■ **WORK REQUIRED**: Below this line is a listing that includes pictures. Copy exactly, and only, the lines from the one containing "insert: turquoise truck 261, 137" through the one containing "replace: white truck"; the pictures do not go in the copy.

SUPPLIED ENTRIES below:

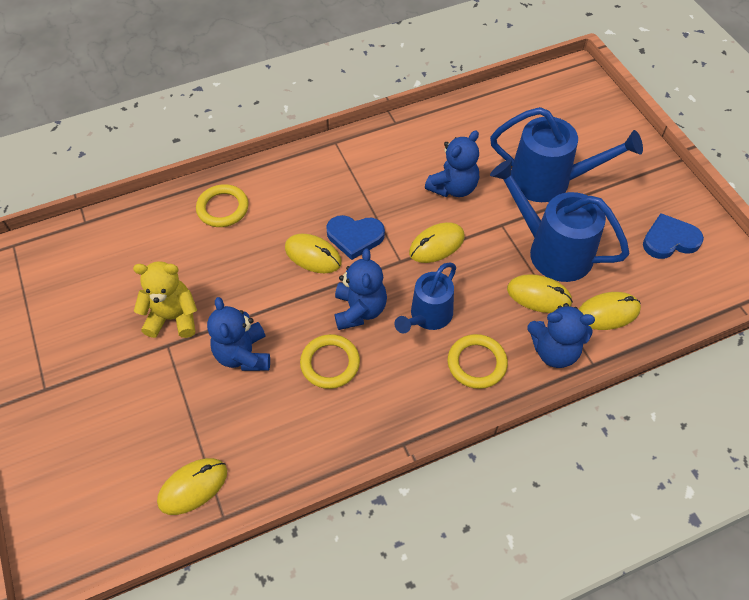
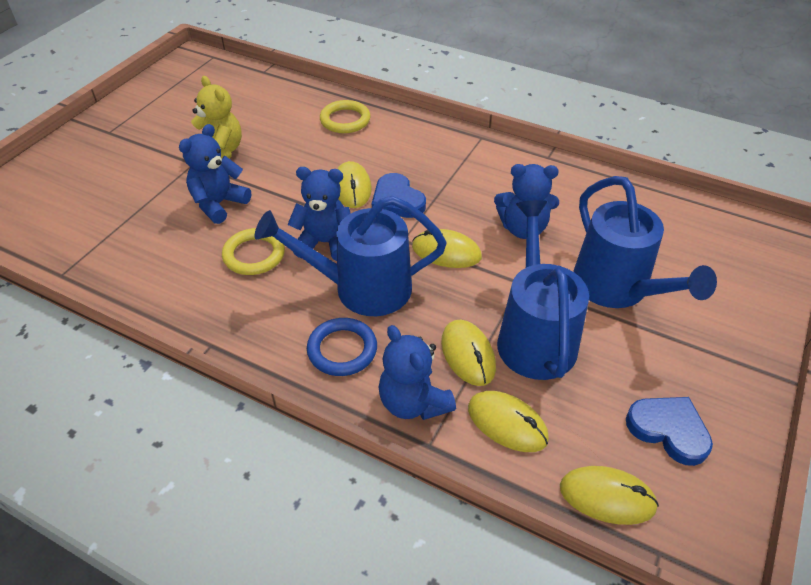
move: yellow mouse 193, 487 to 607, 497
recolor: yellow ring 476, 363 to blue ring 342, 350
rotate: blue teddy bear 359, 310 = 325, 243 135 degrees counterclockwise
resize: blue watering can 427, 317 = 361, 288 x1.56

End of SUPPLIED ENTRIES.
SUPPLIED ENTRIES below:

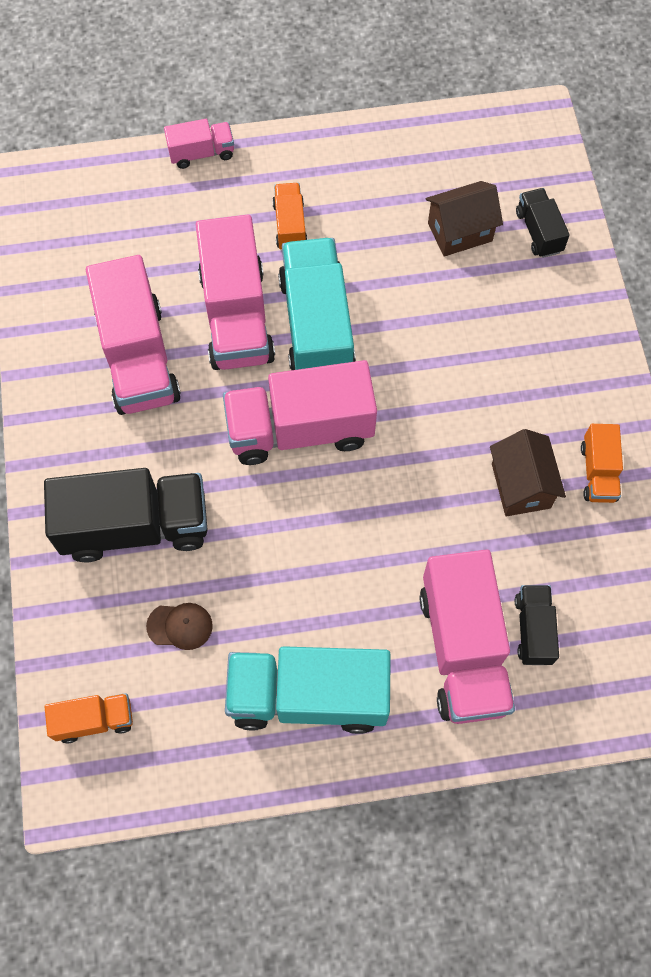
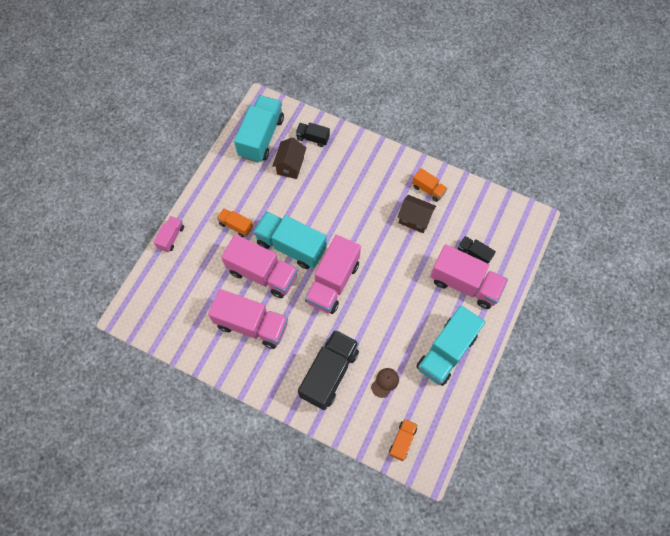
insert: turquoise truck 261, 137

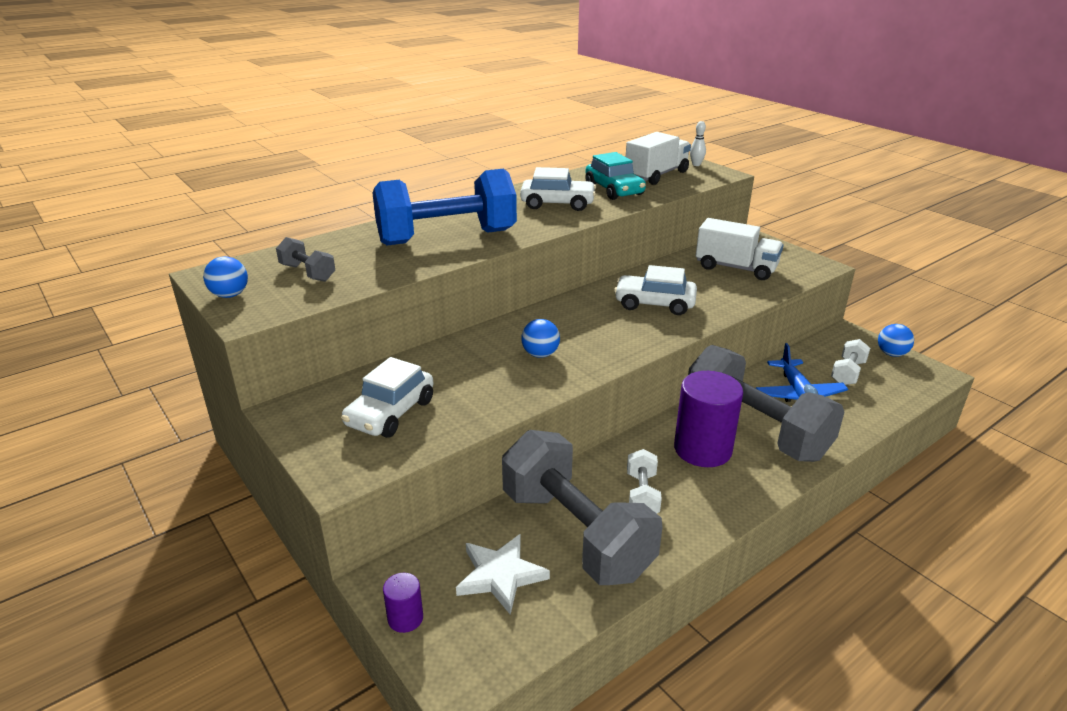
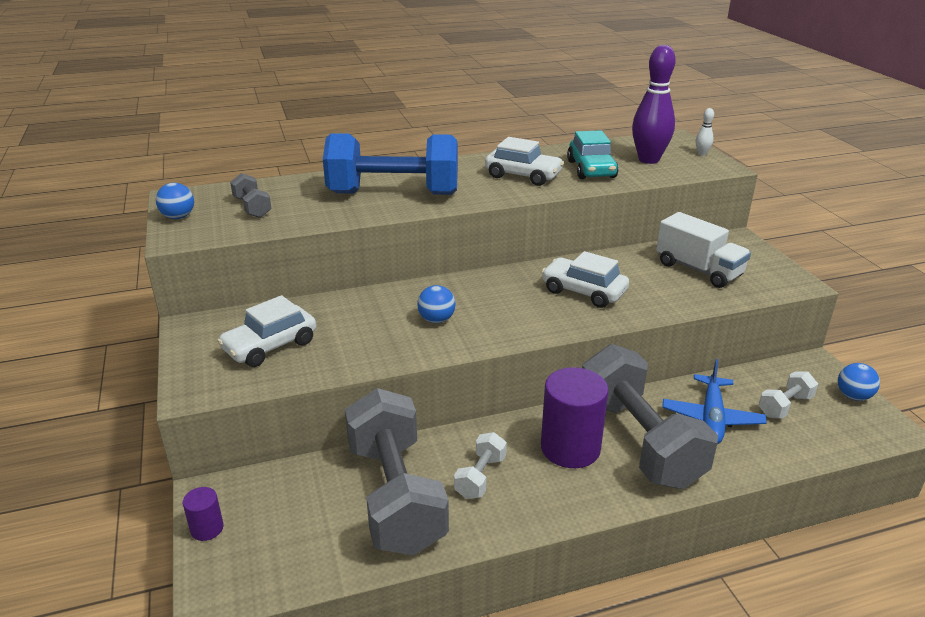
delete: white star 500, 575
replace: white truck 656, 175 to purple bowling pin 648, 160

End of SUPPLIED ENTRIES.

■ **REPLY TO THE EXERCISE**:
insert: turquoise truck 261, 137

delete: white star 500, 575
replace: white truck 656, 175 to purple bowling pin 648, 160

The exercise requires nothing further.